PROBLEM DETAILS
Rewrite the listing with every "none" changed to "blank", leaving everything else as it is.

(begin)

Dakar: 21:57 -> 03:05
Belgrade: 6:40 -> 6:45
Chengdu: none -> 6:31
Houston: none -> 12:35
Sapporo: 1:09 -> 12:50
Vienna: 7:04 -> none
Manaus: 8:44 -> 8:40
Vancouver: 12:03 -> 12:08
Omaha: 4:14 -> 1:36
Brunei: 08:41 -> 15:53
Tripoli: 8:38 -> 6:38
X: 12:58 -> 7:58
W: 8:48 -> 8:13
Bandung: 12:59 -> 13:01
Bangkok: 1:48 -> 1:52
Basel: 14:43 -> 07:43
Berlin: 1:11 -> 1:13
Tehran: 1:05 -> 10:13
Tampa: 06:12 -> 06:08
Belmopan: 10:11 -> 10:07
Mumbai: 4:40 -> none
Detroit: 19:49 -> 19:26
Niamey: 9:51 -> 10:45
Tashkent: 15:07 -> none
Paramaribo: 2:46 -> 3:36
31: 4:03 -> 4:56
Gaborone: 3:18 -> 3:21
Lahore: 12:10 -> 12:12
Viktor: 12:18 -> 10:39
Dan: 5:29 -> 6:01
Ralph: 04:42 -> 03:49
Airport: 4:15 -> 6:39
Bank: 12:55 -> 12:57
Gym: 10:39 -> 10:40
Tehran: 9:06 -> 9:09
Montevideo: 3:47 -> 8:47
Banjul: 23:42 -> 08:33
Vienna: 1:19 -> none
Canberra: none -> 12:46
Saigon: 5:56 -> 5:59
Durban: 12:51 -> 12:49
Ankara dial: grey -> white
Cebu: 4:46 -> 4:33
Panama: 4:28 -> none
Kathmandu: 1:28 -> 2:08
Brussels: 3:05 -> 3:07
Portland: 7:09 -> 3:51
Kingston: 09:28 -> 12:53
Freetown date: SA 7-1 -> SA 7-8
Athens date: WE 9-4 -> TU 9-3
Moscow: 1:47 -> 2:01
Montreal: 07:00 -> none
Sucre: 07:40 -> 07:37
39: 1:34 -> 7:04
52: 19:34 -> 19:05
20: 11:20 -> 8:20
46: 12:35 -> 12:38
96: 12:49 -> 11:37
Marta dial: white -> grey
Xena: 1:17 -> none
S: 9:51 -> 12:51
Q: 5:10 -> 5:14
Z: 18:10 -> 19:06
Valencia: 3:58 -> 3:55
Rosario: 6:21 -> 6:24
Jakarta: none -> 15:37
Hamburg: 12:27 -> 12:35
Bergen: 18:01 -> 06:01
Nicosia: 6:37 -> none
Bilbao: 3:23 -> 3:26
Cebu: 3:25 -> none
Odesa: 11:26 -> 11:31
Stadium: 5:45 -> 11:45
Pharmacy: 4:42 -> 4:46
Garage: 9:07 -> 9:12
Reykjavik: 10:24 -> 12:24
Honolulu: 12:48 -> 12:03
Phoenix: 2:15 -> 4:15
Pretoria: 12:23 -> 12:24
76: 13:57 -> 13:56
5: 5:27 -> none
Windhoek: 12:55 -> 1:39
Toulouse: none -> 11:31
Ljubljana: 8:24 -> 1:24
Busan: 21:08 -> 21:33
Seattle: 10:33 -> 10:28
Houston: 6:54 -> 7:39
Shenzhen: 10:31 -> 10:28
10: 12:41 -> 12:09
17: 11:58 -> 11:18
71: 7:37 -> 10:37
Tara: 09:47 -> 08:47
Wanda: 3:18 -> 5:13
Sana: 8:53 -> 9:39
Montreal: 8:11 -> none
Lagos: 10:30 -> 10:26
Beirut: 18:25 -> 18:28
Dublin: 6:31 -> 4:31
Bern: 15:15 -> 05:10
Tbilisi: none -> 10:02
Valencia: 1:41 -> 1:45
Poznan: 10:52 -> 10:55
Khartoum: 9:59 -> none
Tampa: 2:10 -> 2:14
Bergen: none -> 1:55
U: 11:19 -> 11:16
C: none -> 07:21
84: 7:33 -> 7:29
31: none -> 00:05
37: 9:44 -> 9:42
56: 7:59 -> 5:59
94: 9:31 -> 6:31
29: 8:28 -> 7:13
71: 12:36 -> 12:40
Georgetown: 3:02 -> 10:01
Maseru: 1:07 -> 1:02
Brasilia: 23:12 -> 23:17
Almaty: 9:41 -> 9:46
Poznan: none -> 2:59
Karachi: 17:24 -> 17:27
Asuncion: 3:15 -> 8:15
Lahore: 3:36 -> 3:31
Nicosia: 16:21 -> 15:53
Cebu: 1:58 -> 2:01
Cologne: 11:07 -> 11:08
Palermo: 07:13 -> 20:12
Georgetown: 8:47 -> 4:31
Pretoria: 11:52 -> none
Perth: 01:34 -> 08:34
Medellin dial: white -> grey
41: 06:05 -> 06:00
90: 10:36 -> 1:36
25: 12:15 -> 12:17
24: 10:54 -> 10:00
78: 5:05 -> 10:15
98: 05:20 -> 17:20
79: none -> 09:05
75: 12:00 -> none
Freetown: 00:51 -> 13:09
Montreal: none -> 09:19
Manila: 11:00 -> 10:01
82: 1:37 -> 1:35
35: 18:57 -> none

(end)

SOLUTION FOR THIS EXERCISE
Dakar: 21:57 -> 03:05
Belgrade: 6:40 -> 6:45
Chengdu: blank -> 6:31
Houston: blank -> 12:35
Sapporo: 1:09 -> 12:50
Vienna: 7:04 -> blank
Manaus: 8:44 -> 8:40
Vancouver: 12:03 -> 12:08
Omaha: 4:14 -> 1:36
Brunei: 08:41 -> 15:53
Tripoli: 8:38 -> 6:38
X: 12:58 -> 7:58
W: 8:48 -> 8:13
Bandung: 12:59 -> 13:01
Bangkok: 1:48 -> 1:52
Basel: 14:43 -> 07:43
Berlin: 1:11 -> 1:13
Tehran: 1:05 -> 10:13
Tampa: 06:12 -> 06:08
Belmopan: 10:11 -> 10:07
Mumbai: 4:40 -> blank
Detroit: 19:49 -> 19:26
Niamey: 9:51 -> 10:45
Tashkent: 15:07 -> blank
Paramaribo: 2:46 -> 3:36
31: 4:03 -> 4:56
Gaborone: 3:18 -> 3:21
Lahore: 12:10 -> 12:12
Viktor: 12:18 -> 10:39
Dan: 5:29 -> 6:01
Ralph: 04:42 -> 03:49
Airport: 4:15 -> 6:39
Bank: 12:55 -> 12:57
Gym: 10:39 -> 10:40
Tehran: 9:06 -> 9:09
Montevideo: 3:47 -> 8:47
Banjul: 23:42 -> 08:33
Vienna: 1:19 -> blank
Canberra: blank -> 12:46
Saigon: 5:56 -> 5:59
Durban: 12:51 -> 12:49
Ankara dial: grey -> white
Cebu: 4:46 -> 4:33
Panama: 4:28 -> blank
Kathmandu: 1:28 -> 2:08
Brussels: 3:05 -> 3:07
Portland: 7:09 -> 3:51
Kingston: 09:28 -> 12:53
Freetown date: SA 7-1 -> SA 7-8
Athens date: WE 9-4 -> TU 9-3
Moscow: 1:47 -> 2:01
Montreal: 07:00 -> blank
Sucre: 07:40 -> 07:37
39: 1:34 -> 7:04
52: 19:34 -> 19:05
20: 11:20 -> 8:20
46: 12:35 -> 12:38
96: 12:49 -> 11:37
Marta dial: white -> grey
Xena: 1:17 -> blank
S: 9:51 -> 12:51
Q: 5:10 -> 5:14
Z: 18:10 -> 19:06
Valencia: 3:58 -> 3:55
Rosario: 6:21 -> 6:24
Jakarta: blank -> 15:37
Hamburg: 12:27 -> 12:35
Bergen: 18:01 -> 06:01
Nicosia: 6:37 -> blank
Bilbao: 3:23 -> 3:26
Cebu: 3:25 -> blank
Odesa: 11:26 -> 11:31
Stadium: 5:45 -> 11:45
Pharmacy: 4:42 -> 4:46
Garage: 9:07 -> 9:12
Reykjavik: 10:24 -> 12:24
Honolulu: 12:48 -> 12:03
Phoenix: 2:15 -> 4:15
Pretoria: 12:23 -> 12:24
76: 13:57 -> 13:56
5: 5:27 -> blank
Windhoek: 12:55 -> 1:39
Toulouse: blank -> 11:31
Ljubljana: 8:24 -> 1:24
Busan: 21:08 -> 21:33
Seattle: 10:33 -> 10:28
Houston: 6:54 -> 7:39
Shenzhen: 10:31 -> 10:28
10: 12:41 -> 12:09
17: 11:58 -> 11:18
71: 7:37 -> 10:37
Tara: 09:47 -> 08:47
Wanda: 3:18 -> 5:13
Sana: 8:53 -> 9:39
Montreal: 8:11 -> blank
Lagos: 10:30 -> 10:26
Beirut: 18:25 -> 18:28
Dublin: 6:31 -> 4:31
Bern: 15:15 -> 05:10
Tbilisi: blank -> 10:02
Valencia: 1:41 -> 1:45
Poznan: 10:52 -> 10:55
Khartoum: 9:59 -> blank
Tampa: 2:10 -> 2:14
Bergen: blank -> 1:55
U: 11:19 -> 11:16
C: blank -> 07:21
84: 7:33 -> 7:29
31: blank -> 00:05
37: 9:44 -> 9:42
56: 7:59 -> 5:59
94: 9:31 -> 6:31
29: 8:28 -> 7:13
71: 12:36 -> 12:40
Georgetown: 3:02 -> 10:01
Maseru: 1:07 -> 1:02
Brasilia: 23:12 -> 23:17
Almaty: 9:41 -> 9:46
Poznan: blank -> 2:59
Karachi: 17:24 -> 17:27
Asuncion: 3:15 -> 8:15
Lahore: 3:36 -> 3:31
Nicosia: 16:21 -> 15:53
Cebu: 1:58 -> 2:01
Cologne: 11:07 -> 11:08
Palermo: 07:13 -> 20:12
Georgetown: 8:47 -> 4:31
Pretoria: 11:52 -> blank
Perth: 01:34 -> 08:34
Medellin dial: white -> grey
41: 06:05 -> 06:00
90: 10:36 -> 1:36
25: 12:15 -> 12:17
24: 10:54 -> 10:00
78: 5:05 -> 10:15
98: 05:20 -> 17:20
79: blank -> 09:05
75: 12:00 -> blank
Freetown: 00:51 -> 13:09
Montreal: blank -> 09:19
Manila: 11:00 -> 10:01
82: 1:37 -> 1:35
35: 18:57 -> blank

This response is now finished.